» Your assignment
Search the entries below for "pink". Report each line where it occurs.

» Excerpted records
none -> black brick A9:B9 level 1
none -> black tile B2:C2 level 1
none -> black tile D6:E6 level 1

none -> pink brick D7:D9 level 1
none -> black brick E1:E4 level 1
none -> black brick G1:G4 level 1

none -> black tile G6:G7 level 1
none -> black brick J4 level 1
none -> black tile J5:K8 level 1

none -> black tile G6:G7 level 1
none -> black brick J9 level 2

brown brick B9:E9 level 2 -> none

==

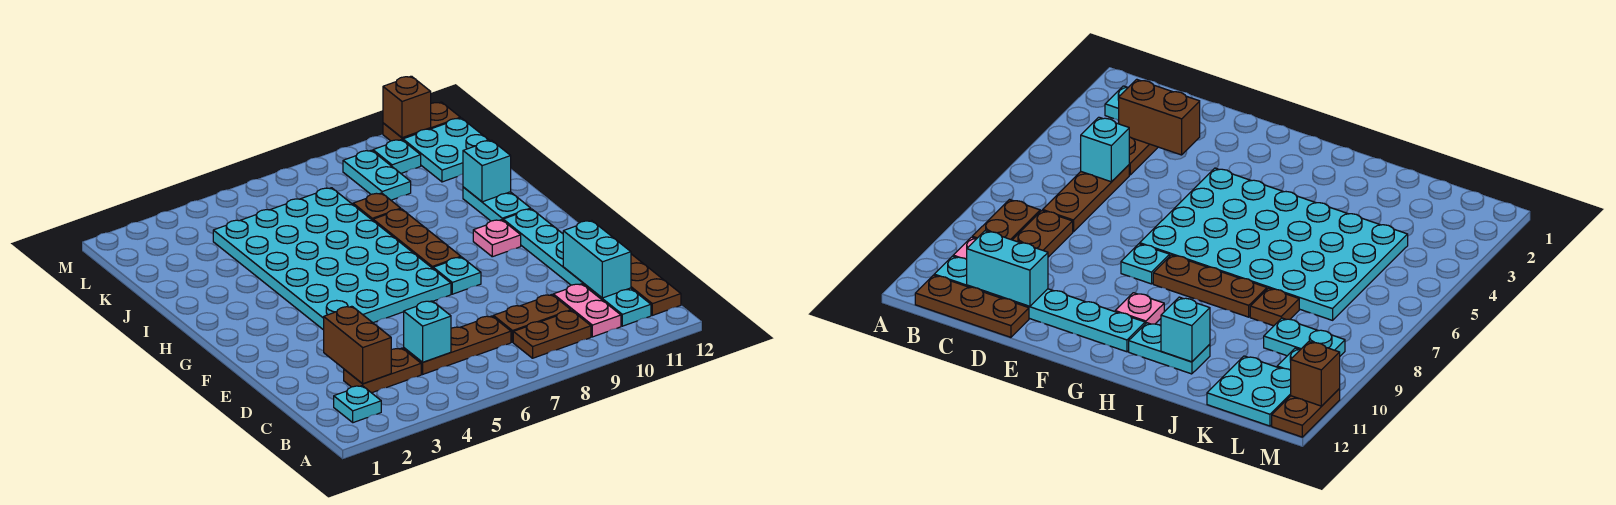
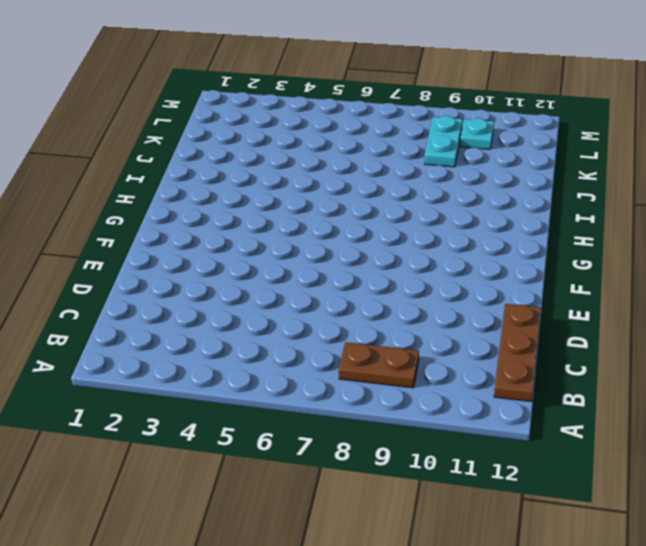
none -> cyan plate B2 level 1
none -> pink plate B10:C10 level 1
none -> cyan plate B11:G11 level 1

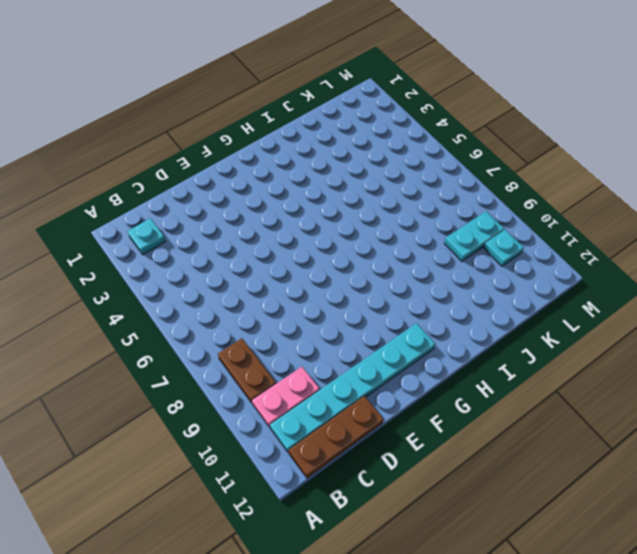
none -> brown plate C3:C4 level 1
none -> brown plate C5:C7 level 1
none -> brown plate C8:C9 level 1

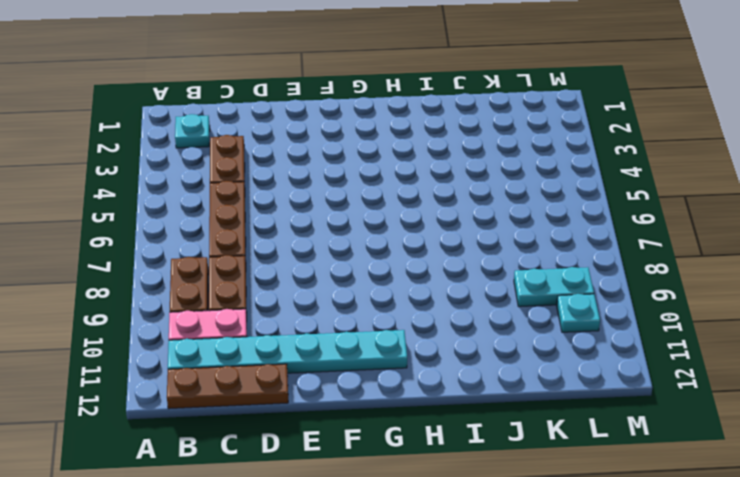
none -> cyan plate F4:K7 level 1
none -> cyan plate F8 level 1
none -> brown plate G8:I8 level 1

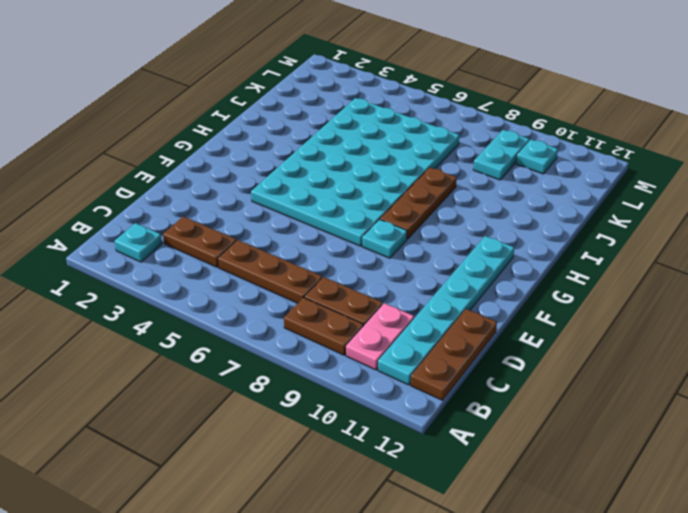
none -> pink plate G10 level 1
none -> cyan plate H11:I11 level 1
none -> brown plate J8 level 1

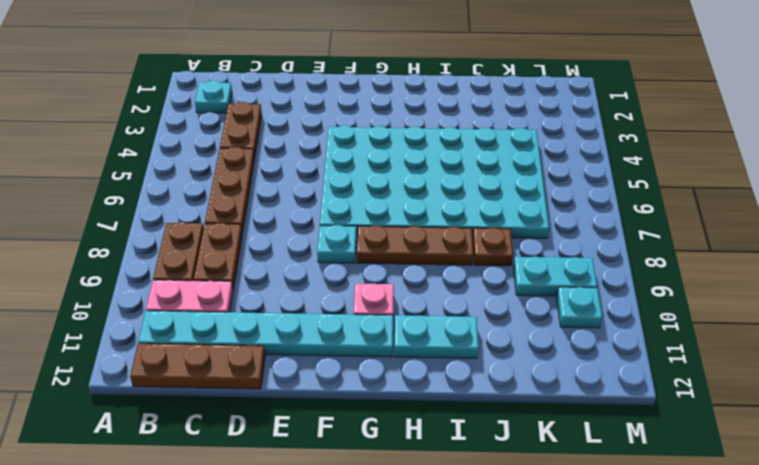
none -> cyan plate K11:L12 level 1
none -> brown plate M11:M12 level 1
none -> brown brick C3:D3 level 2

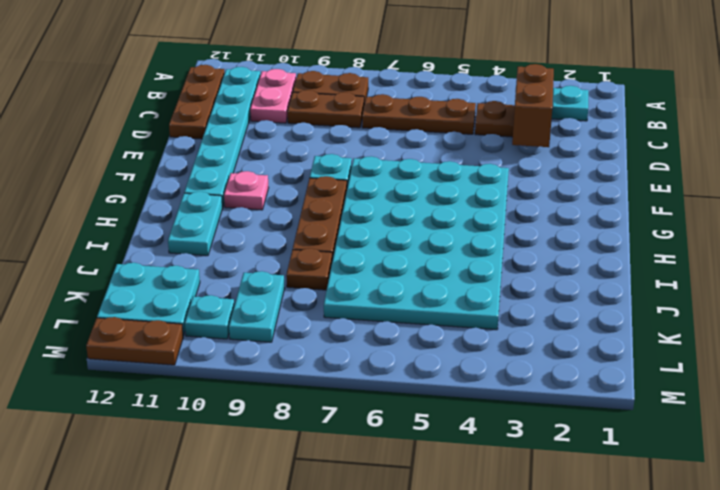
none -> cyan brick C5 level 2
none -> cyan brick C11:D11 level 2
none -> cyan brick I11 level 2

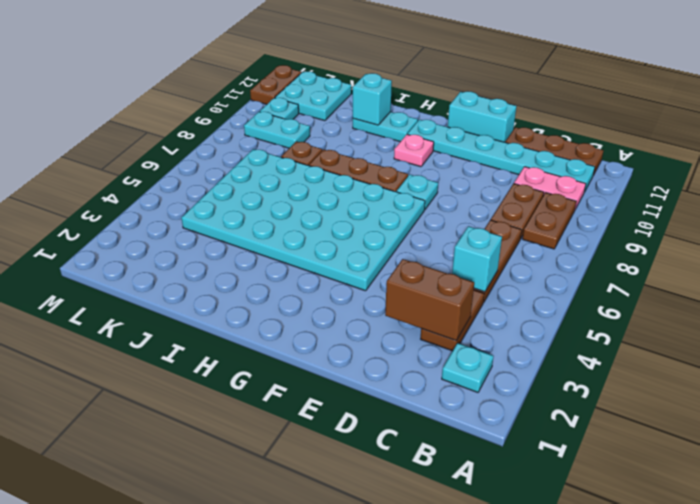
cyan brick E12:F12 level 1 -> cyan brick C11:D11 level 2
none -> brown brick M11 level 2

» Problem solution
none -> pink brick D7:D9 level 1
none -> pink plate B10:C10 level 1
none -> pink plate G10 level 1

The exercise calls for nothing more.